Start of Block
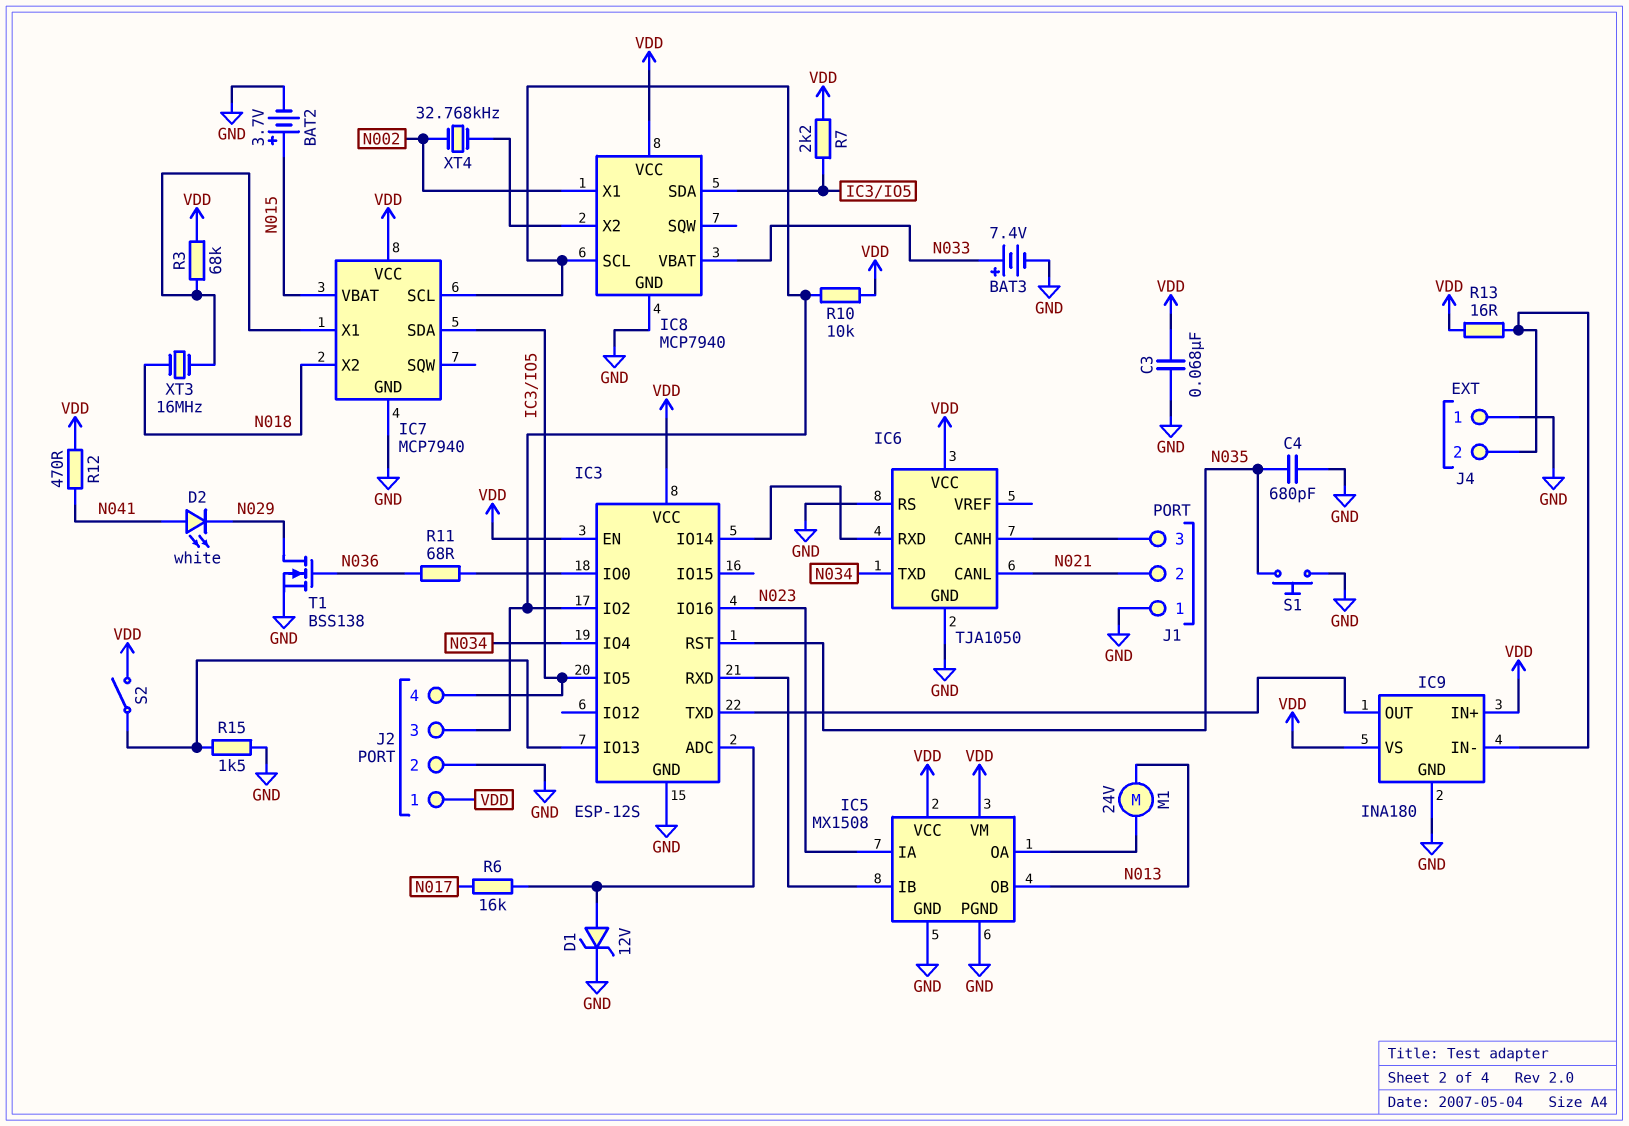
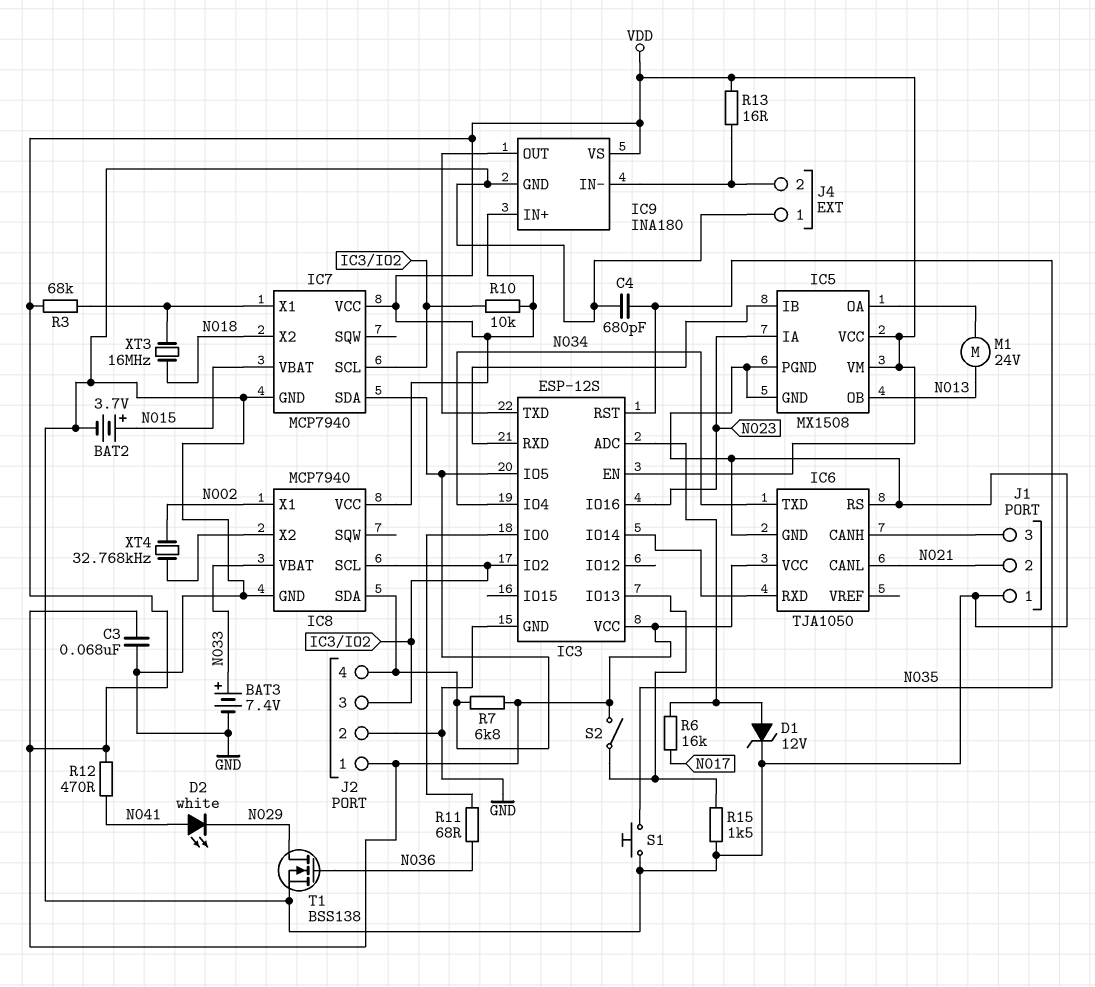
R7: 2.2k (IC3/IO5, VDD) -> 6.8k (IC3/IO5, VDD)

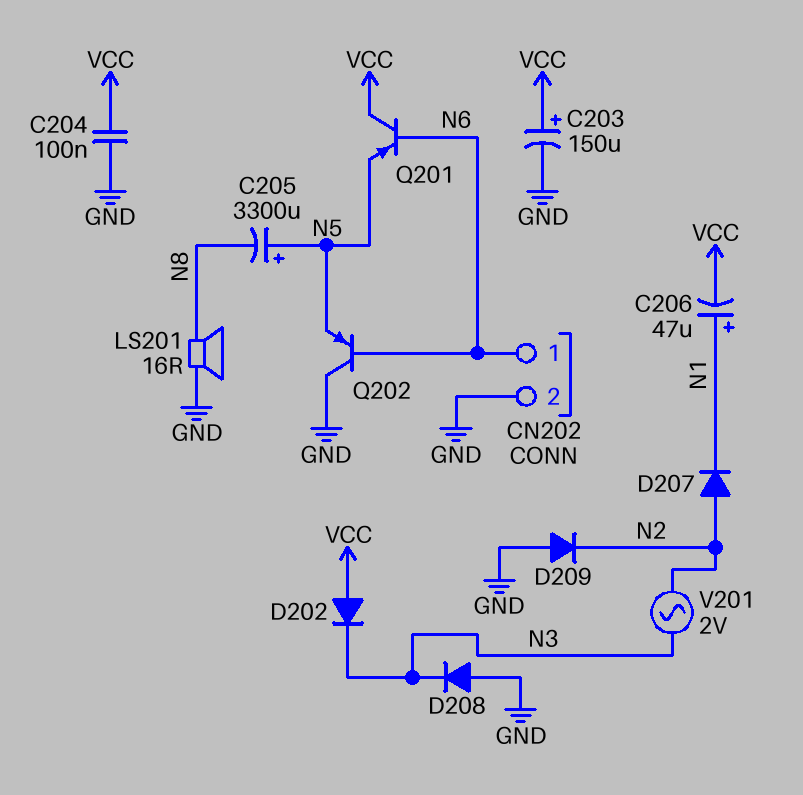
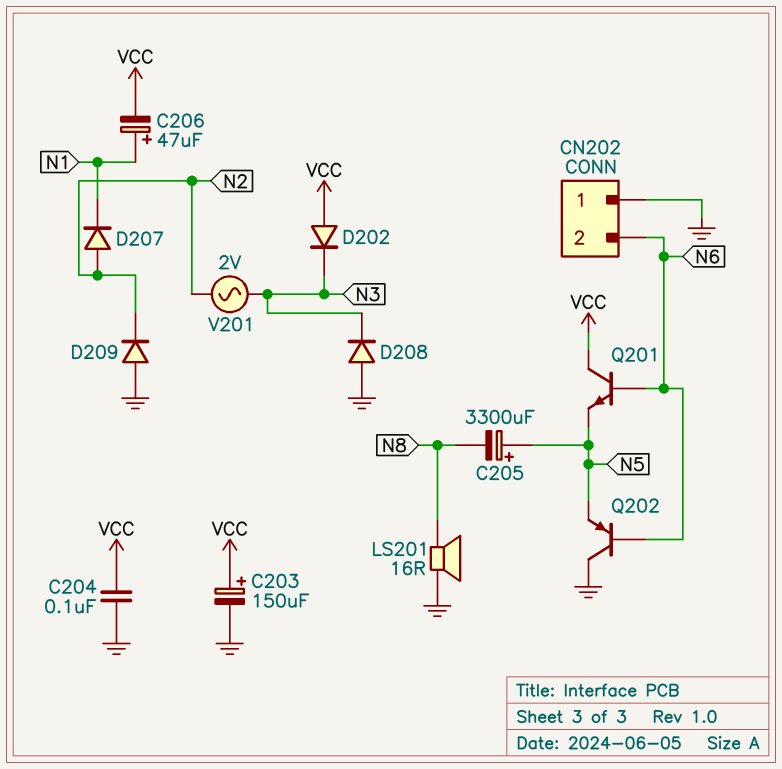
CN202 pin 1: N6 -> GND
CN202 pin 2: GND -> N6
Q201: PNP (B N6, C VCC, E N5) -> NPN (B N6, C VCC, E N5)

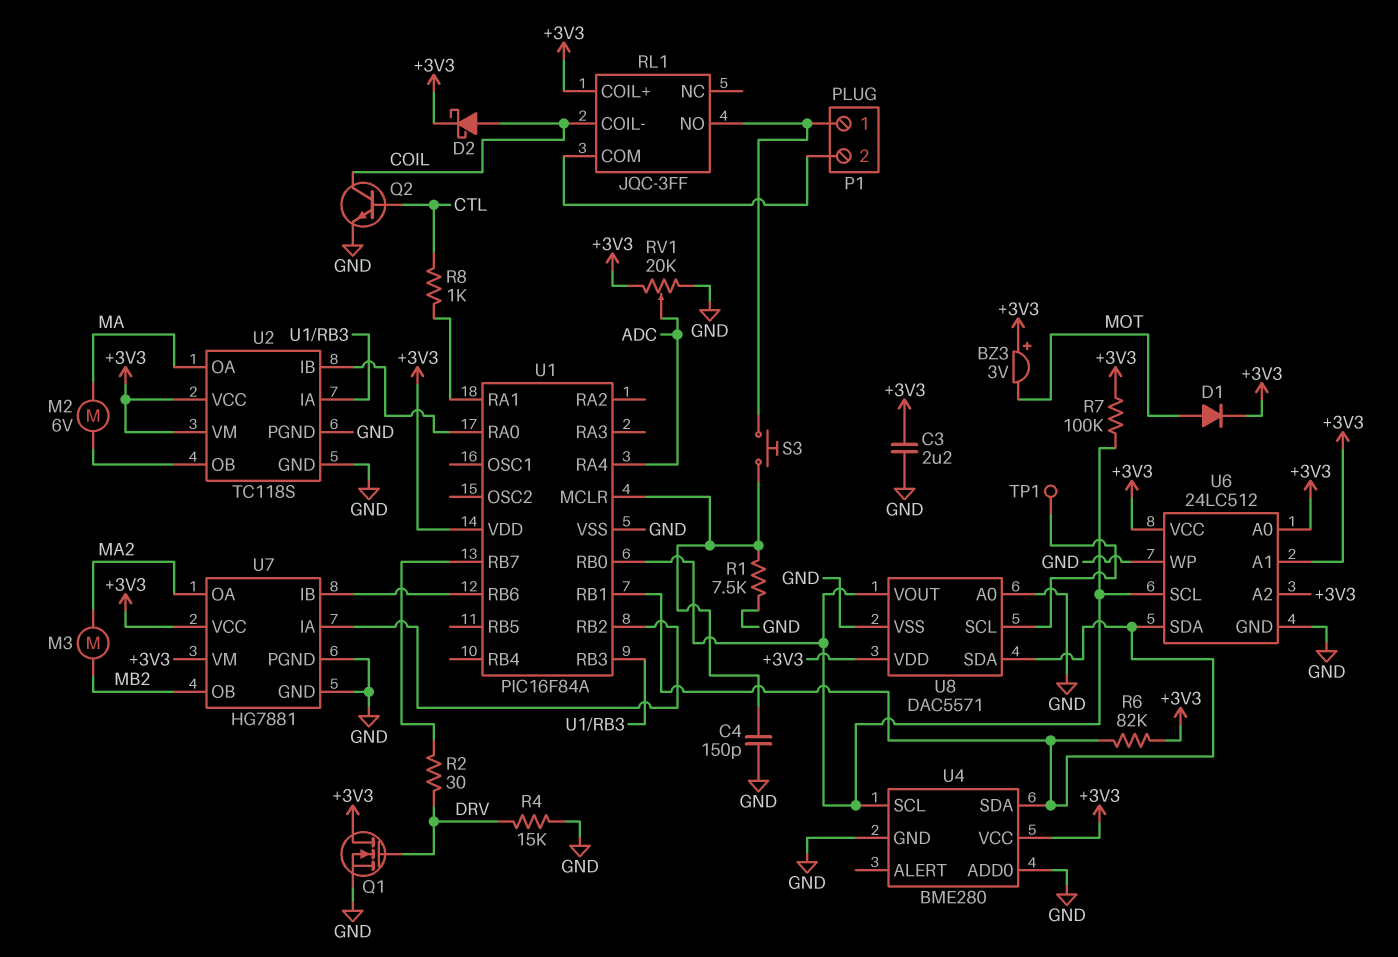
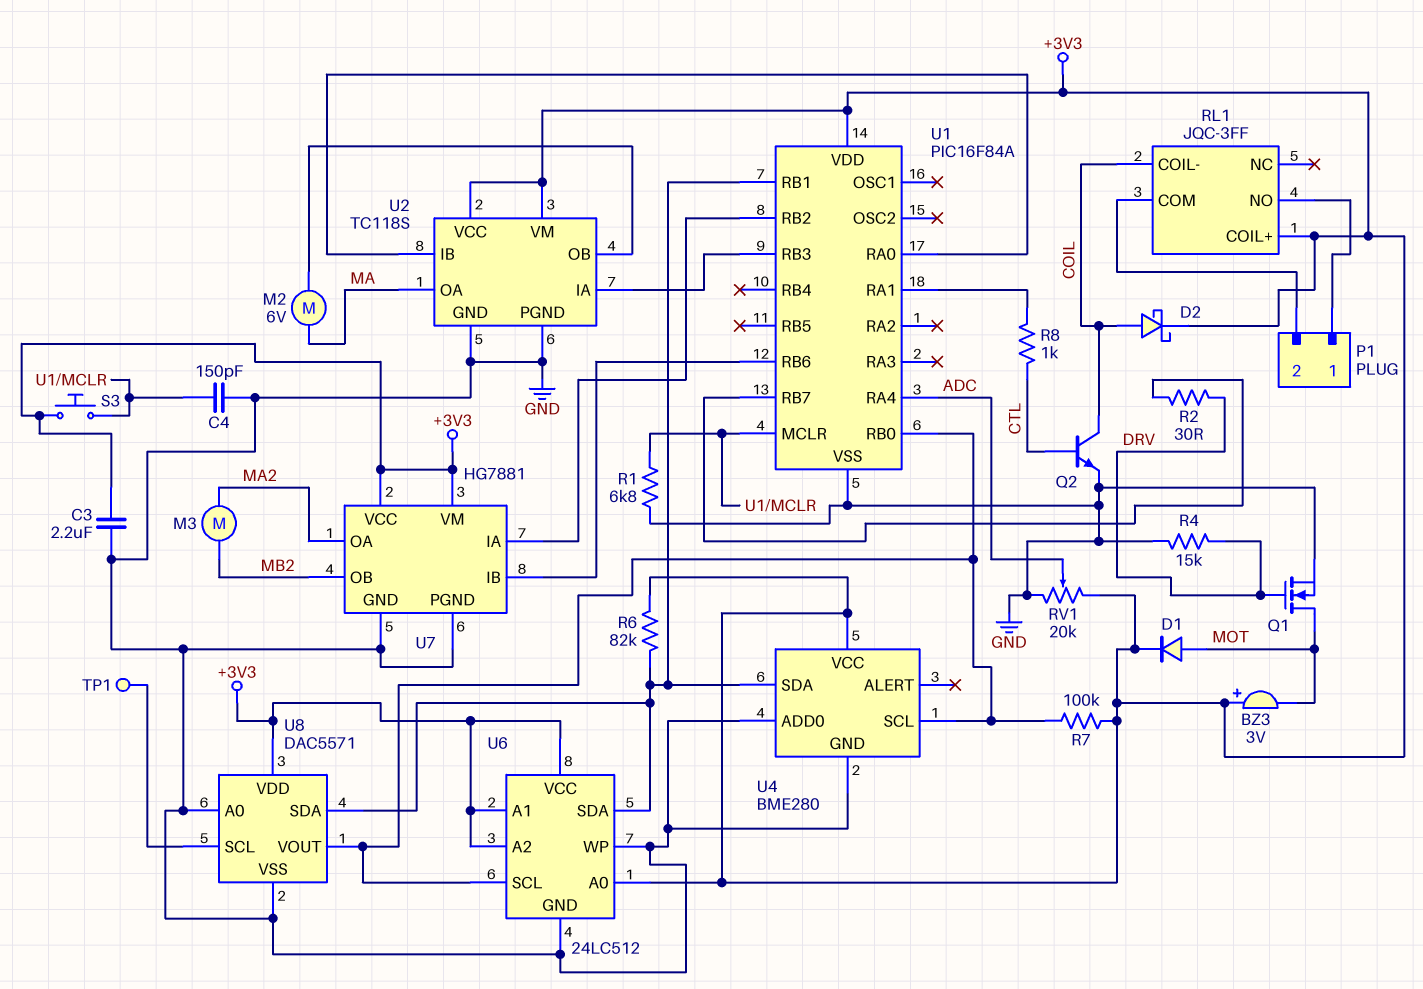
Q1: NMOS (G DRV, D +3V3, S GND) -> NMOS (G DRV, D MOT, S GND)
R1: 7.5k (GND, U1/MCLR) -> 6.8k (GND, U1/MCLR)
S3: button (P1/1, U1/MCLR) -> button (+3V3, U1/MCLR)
End of Block
**Task goal:**
Although the records contain pictures, the copy should consist of their text alone, reproduced exactly.

**Exercise answer:**
R7: 2.2k (IC3/IO5, VDD) -> 6.8k (IC3/IO5, VDD)

CN202 pin 1: N6 -> GND
CN202 pin 2: GND -> N6
Q201: PNP (B N6, C VCC, E N5) -> NPN (B N6, C VCC, E N5)

Q1: NMOS (G DRV, D +3V3, S GND) -> NMOS (G DRV, D MOT, S GND)
R1: 7.5k (GND, U1/MCLR) -> 6.8k (GND, U1/MCLR)
S3: button (P1/1, U1/MCLR) -> button (+3V3, U1/MCLR)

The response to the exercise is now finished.